Where does the word "ideas" occur in the material? Copy each line that has it.
INPUT DATA: Begin
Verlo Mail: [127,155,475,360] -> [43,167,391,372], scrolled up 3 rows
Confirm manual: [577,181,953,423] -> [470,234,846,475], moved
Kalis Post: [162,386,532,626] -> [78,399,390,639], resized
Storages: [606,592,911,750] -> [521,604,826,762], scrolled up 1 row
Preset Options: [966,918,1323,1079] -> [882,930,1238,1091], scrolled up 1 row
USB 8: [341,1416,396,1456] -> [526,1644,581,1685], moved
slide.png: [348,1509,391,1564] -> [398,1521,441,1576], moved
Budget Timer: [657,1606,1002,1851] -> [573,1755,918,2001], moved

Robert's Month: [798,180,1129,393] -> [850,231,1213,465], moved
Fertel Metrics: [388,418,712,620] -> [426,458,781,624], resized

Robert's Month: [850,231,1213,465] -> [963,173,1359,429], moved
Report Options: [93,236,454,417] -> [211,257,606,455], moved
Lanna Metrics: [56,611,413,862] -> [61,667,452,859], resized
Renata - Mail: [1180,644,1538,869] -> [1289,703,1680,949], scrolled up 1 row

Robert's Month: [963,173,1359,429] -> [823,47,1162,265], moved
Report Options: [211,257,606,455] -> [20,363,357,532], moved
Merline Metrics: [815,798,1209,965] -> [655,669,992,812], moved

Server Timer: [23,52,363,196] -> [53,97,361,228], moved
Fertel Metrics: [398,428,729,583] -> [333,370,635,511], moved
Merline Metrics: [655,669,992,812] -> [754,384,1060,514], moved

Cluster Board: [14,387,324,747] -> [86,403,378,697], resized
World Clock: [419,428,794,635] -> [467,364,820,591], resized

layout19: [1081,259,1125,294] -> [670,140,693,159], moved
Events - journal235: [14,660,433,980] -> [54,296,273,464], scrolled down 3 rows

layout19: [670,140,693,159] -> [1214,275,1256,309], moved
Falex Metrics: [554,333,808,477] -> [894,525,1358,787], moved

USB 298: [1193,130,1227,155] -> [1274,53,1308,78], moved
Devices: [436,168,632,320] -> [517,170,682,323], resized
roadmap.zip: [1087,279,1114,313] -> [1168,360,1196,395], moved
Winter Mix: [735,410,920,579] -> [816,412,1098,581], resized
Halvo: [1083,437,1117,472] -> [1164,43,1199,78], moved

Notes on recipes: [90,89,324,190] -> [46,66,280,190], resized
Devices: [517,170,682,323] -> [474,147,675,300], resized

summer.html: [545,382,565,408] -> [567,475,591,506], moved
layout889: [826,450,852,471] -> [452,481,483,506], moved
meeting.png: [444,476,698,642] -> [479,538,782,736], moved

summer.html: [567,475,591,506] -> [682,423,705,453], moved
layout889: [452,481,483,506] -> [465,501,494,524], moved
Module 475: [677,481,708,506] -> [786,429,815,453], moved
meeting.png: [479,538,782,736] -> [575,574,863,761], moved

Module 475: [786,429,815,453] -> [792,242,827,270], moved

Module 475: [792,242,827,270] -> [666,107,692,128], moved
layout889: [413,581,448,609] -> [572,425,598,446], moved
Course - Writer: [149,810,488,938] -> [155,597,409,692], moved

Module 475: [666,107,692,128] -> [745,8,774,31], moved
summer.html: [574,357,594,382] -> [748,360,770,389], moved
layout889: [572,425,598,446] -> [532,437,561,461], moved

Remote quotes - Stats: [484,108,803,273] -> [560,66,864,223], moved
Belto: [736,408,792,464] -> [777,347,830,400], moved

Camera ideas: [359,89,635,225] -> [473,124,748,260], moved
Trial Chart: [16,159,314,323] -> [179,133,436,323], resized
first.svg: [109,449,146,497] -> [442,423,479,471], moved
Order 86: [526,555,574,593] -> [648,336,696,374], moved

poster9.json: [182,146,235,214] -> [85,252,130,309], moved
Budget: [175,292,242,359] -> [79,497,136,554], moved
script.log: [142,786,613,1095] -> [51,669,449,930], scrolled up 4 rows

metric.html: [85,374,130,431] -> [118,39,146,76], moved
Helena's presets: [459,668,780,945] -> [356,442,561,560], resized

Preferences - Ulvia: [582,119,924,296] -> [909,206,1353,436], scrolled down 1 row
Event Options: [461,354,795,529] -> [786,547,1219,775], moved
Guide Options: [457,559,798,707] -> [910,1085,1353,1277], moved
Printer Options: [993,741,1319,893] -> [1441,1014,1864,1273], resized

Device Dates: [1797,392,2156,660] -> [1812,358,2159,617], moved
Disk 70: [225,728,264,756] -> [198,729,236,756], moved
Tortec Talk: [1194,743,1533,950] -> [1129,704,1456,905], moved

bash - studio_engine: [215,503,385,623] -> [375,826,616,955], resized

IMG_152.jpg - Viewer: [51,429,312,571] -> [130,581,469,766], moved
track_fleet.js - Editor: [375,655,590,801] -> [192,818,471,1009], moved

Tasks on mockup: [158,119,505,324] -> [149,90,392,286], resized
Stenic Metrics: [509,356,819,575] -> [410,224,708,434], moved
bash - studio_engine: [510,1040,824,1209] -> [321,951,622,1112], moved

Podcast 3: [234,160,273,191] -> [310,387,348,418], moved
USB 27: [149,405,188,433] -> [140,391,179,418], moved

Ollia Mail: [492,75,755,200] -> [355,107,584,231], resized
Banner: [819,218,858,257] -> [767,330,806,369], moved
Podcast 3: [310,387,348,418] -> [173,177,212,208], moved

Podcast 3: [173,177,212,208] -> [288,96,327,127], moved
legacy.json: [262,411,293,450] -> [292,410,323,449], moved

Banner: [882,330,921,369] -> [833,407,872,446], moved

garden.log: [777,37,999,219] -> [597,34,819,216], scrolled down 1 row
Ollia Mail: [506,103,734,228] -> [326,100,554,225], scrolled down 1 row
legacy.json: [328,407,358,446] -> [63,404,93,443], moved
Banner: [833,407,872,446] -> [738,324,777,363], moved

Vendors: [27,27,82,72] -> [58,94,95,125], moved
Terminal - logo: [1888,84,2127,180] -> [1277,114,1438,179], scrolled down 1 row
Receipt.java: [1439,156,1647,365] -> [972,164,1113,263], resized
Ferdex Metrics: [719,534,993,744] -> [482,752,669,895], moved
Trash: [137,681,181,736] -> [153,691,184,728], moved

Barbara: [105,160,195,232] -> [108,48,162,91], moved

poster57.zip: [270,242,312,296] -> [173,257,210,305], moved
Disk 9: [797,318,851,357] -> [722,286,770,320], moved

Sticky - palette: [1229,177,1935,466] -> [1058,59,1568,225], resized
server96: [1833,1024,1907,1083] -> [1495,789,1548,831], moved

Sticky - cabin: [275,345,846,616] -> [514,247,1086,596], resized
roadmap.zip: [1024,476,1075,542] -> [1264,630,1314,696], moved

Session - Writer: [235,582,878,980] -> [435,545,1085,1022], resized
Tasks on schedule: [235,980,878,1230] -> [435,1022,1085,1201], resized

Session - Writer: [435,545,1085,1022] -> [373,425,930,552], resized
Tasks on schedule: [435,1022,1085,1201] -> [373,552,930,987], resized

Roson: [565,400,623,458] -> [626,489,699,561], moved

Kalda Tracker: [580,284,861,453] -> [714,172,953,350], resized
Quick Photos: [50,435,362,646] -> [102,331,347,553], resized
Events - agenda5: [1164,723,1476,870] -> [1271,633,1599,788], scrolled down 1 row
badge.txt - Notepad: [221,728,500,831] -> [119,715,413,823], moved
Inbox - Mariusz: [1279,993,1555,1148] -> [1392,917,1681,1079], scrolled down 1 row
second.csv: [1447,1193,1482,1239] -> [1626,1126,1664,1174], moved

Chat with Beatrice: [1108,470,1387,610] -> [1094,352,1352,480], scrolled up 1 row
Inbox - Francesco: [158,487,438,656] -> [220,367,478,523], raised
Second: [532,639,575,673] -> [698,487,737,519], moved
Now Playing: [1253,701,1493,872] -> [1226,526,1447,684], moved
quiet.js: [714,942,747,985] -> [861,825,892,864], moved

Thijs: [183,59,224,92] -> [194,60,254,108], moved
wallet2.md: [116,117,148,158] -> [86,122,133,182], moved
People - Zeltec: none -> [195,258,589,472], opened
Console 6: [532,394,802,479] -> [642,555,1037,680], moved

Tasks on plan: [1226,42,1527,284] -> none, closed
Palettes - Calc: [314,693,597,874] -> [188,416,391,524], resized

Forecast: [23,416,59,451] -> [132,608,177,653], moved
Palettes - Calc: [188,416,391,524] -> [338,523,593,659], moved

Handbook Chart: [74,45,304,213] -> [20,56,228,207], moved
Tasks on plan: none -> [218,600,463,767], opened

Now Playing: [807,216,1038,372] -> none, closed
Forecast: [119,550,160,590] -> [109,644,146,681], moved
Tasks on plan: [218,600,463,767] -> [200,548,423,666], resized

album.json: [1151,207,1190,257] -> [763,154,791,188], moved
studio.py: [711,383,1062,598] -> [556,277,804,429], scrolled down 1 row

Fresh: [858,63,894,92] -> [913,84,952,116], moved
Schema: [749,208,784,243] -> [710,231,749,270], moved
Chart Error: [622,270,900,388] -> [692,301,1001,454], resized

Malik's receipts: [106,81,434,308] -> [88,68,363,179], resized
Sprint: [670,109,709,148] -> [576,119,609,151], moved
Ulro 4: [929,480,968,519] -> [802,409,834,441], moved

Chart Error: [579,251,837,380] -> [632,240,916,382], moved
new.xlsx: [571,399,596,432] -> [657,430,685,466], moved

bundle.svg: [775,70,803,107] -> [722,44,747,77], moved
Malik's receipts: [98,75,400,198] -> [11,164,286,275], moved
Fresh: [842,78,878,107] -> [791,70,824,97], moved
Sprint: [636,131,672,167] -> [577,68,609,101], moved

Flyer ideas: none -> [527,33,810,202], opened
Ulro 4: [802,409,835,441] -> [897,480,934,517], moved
INPUT DATA: End
TASK SOLUTION:
Camera ideas: [359,89,635,225] -> [473,124,748,260], moved
Flyer ideas: none -> [527,33,810,202], opened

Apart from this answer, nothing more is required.